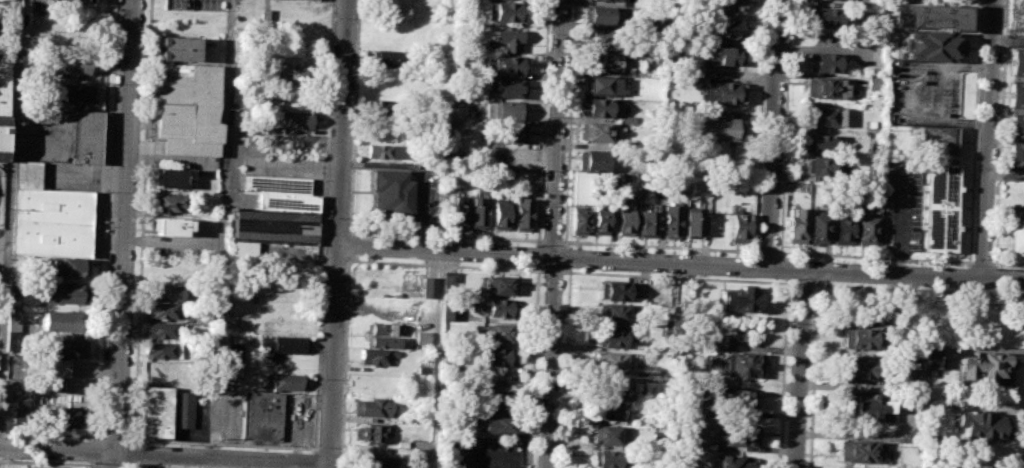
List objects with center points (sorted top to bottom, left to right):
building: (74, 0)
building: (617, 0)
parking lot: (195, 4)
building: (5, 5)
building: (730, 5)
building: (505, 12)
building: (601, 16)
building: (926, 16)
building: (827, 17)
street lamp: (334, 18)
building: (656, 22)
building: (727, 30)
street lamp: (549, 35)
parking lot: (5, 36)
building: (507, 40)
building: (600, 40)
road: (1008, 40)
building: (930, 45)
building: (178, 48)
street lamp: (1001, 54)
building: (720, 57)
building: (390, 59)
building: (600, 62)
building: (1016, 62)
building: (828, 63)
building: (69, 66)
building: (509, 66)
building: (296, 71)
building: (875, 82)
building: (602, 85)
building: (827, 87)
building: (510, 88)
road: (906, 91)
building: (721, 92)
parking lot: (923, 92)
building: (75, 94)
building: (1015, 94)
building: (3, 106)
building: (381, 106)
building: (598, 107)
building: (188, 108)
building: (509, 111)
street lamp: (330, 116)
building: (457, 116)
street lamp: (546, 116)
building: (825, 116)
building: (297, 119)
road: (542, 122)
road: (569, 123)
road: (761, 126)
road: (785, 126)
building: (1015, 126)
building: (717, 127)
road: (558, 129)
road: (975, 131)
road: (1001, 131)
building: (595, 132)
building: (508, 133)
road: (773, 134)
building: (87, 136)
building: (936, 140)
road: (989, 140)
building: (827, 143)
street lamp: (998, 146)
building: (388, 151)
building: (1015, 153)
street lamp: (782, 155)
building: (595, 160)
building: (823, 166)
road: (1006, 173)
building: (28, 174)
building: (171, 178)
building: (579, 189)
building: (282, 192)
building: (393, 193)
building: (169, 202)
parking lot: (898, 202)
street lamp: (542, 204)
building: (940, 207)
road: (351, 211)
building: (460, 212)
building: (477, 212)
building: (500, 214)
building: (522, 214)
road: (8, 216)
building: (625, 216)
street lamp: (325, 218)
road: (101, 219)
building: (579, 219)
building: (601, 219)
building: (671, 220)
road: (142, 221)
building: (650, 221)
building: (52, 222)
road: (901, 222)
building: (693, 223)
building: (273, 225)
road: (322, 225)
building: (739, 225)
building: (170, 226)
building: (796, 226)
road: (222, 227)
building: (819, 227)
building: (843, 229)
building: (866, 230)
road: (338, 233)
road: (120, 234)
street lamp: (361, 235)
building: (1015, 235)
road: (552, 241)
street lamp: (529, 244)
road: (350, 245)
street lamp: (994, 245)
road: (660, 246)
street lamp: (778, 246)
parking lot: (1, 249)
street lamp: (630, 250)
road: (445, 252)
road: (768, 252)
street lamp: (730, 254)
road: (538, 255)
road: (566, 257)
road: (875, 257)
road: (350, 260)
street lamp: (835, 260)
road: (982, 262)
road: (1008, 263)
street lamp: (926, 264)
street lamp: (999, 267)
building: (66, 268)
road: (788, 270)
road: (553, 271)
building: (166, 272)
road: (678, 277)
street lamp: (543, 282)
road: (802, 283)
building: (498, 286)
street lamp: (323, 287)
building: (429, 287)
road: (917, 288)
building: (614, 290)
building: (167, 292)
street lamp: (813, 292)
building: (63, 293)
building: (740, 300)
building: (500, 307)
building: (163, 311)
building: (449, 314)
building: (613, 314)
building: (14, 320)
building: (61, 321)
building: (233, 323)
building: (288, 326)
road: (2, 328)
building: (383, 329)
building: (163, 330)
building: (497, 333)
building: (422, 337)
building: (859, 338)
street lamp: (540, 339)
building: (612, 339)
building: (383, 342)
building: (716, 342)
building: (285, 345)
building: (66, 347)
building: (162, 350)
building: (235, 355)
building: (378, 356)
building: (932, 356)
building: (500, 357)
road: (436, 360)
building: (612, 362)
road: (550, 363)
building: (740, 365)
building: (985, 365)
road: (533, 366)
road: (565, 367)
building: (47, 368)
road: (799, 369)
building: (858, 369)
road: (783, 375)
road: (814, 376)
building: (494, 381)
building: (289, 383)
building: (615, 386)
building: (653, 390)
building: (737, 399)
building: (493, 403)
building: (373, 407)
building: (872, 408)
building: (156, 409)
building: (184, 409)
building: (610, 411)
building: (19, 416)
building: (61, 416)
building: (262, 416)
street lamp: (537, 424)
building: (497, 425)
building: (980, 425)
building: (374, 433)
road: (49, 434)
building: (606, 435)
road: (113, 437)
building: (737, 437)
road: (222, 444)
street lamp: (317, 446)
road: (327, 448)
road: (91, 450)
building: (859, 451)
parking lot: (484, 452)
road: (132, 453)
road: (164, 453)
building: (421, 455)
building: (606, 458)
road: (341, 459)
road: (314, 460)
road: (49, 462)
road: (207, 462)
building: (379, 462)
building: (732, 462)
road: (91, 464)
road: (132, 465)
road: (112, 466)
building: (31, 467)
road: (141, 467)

^^^^^^^^

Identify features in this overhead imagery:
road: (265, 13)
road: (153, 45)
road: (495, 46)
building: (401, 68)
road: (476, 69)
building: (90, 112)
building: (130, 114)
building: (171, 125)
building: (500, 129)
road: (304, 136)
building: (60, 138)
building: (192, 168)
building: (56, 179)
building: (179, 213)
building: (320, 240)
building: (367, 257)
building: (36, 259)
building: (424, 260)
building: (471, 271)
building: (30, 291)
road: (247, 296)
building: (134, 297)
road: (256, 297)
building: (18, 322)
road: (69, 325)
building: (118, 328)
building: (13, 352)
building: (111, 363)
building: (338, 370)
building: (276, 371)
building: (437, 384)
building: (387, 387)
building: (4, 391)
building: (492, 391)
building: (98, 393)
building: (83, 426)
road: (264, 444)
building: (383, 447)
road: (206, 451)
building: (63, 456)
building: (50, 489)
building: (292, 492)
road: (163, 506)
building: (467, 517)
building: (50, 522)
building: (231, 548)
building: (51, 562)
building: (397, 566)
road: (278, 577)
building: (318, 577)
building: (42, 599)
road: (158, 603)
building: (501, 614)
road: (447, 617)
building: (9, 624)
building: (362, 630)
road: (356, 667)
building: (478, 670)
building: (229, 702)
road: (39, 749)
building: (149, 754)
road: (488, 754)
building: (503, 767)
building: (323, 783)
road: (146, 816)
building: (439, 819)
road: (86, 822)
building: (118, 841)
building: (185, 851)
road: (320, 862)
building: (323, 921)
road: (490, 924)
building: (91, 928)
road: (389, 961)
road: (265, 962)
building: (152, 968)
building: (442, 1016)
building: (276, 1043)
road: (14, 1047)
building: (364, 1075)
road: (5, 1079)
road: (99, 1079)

^^^^^^^^

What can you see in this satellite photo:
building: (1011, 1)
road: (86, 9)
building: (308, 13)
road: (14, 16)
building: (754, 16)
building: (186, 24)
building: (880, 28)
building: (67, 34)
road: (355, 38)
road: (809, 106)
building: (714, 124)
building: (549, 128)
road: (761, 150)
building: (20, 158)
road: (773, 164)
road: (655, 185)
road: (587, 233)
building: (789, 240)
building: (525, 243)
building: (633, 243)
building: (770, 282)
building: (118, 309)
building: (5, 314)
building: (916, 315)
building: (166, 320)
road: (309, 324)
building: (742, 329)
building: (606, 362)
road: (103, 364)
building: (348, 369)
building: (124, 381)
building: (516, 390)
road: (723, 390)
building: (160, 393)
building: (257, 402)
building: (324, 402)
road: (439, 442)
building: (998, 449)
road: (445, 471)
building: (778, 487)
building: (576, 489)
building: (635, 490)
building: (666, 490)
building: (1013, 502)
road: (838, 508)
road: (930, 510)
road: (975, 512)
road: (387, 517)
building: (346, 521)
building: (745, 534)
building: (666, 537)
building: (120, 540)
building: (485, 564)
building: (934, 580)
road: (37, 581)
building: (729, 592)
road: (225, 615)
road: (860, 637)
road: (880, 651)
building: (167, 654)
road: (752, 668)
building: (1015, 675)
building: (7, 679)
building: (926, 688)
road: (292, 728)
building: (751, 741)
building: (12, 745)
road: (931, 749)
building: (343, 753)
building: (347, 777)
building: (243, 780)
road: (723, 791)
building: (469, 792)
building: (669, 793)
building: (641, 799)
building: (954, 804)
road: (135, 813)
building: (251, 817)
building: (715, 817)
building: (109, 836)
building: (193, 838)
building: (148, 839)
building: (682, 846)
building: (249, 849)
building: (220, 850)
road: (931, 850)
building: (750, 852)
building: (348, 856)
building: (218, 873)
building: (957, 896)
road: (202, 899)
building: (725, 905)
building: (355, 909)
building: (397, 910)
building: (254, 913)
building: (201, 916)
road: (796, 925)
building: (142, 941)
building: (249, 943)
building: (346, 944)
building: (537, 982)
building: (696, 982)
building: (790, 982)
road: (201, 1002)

^^^^^^^^

§ Written task
Scan the entries above for the word "this". Report the lines that hold it.

§ Solution
Identify features in this overhead imagery:
What can you see in this satellite photo:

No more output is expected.